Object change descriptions

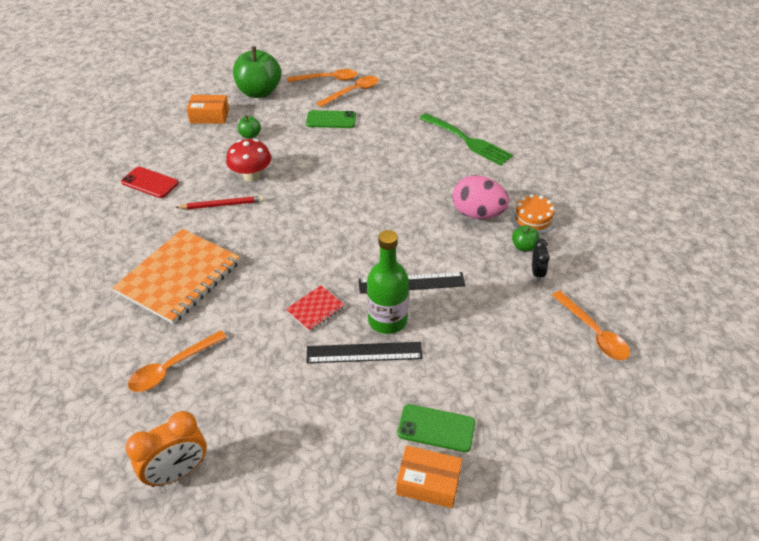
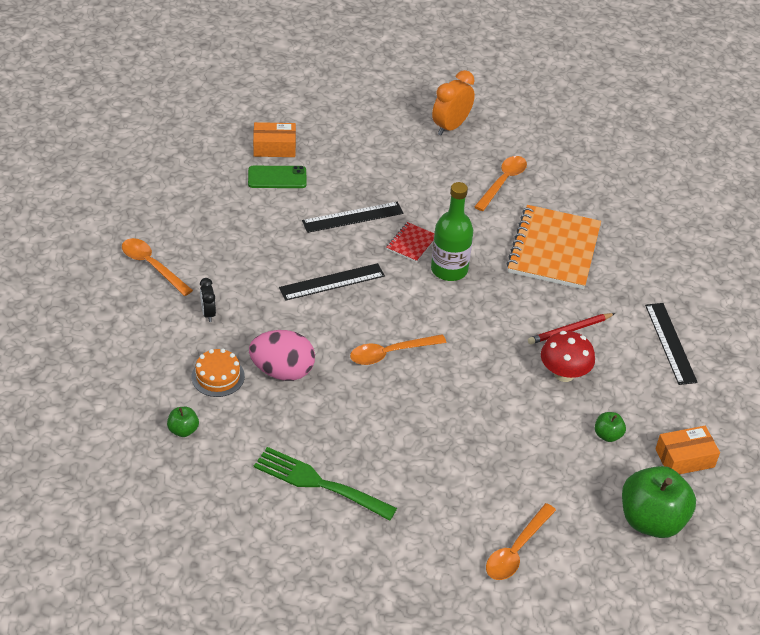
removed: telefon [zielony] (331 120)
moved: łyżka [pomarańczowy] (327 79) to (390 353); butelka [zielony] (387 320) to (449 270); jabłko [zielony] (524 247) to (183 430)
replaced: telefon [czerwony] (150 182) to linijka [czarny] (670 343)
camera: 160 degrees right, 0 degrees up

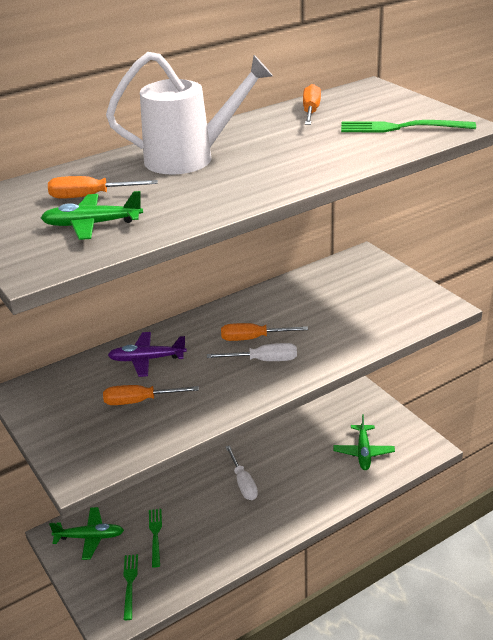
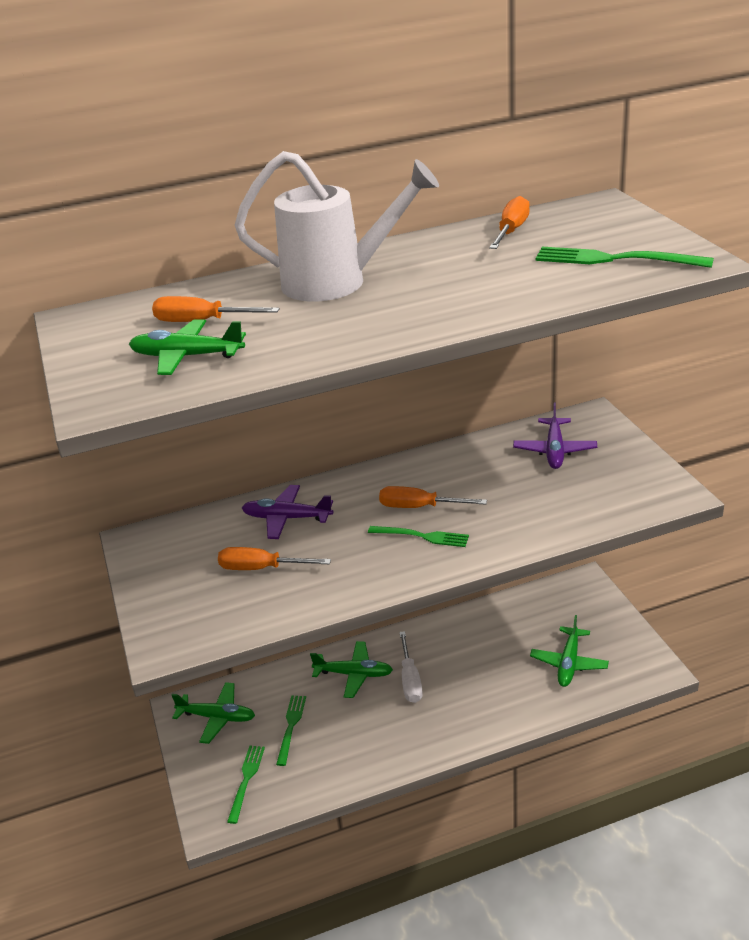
added: samolot [zielony] (354 674); samolot [fioletowy] (554 450)
replaced: śrubokręt [biały] (263 360) to widelec [zielony] (422 536)
camera: 15 degrees right, 0 degrees up

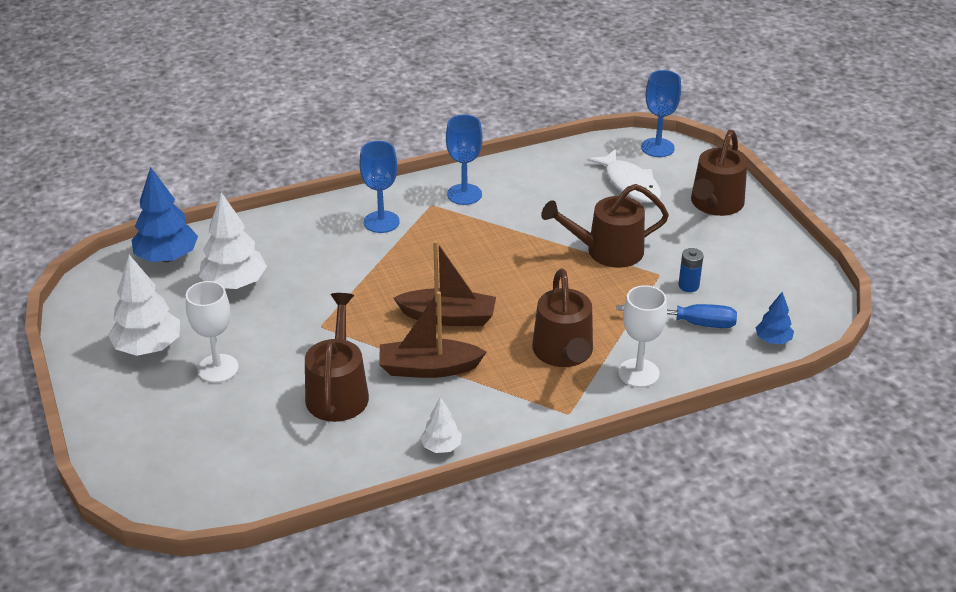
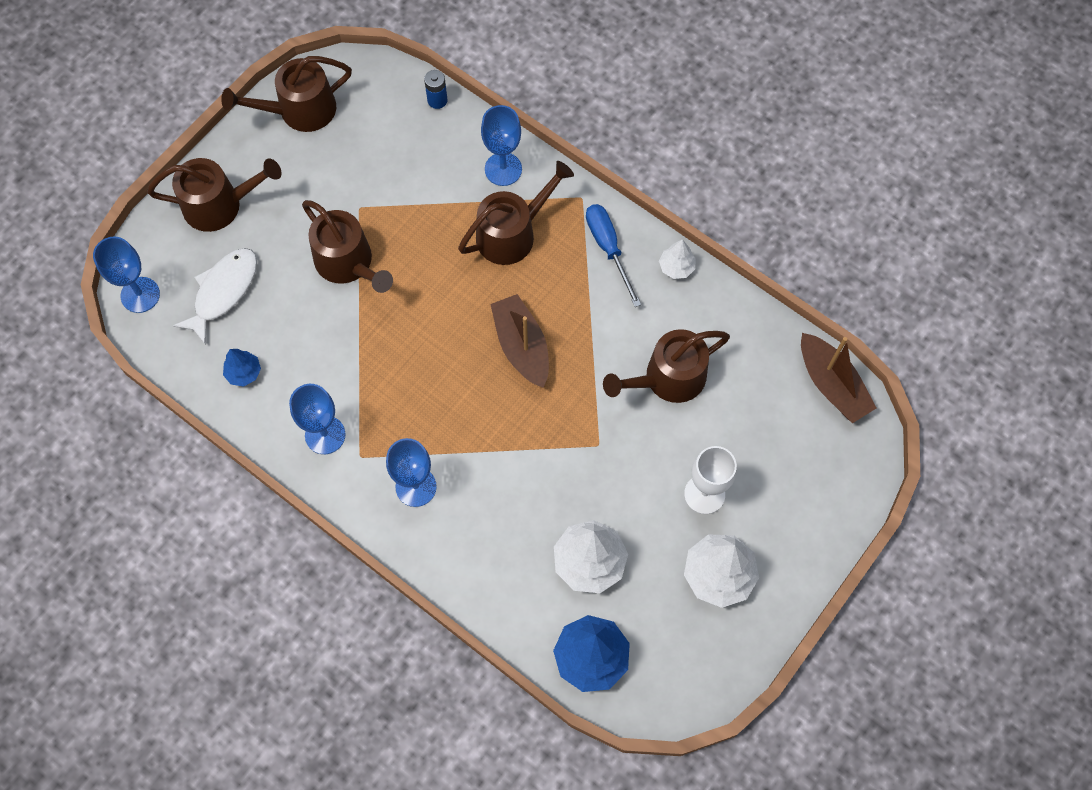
added: konewka [brązowy] (300 110)
moved: łódka [brązowy] (428 368) to (831 384); śrubokręt [niebieski] (690 323) to (608 248); bateria [niebieski] (688 286) to (437 100); drzewko [niebieski] (773 340) to (244 372)
recoloured: kielich [biały] (638 373) to kielich [niebieski] (503 169)
camera: 120 degrees left, 30 degrees up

▶ _TASK DETAILS_:
Report, using only a number, how many lines above hold the word "śrubokręt".

▶ _SOLUTION FOR THIS PROBLEM_:
2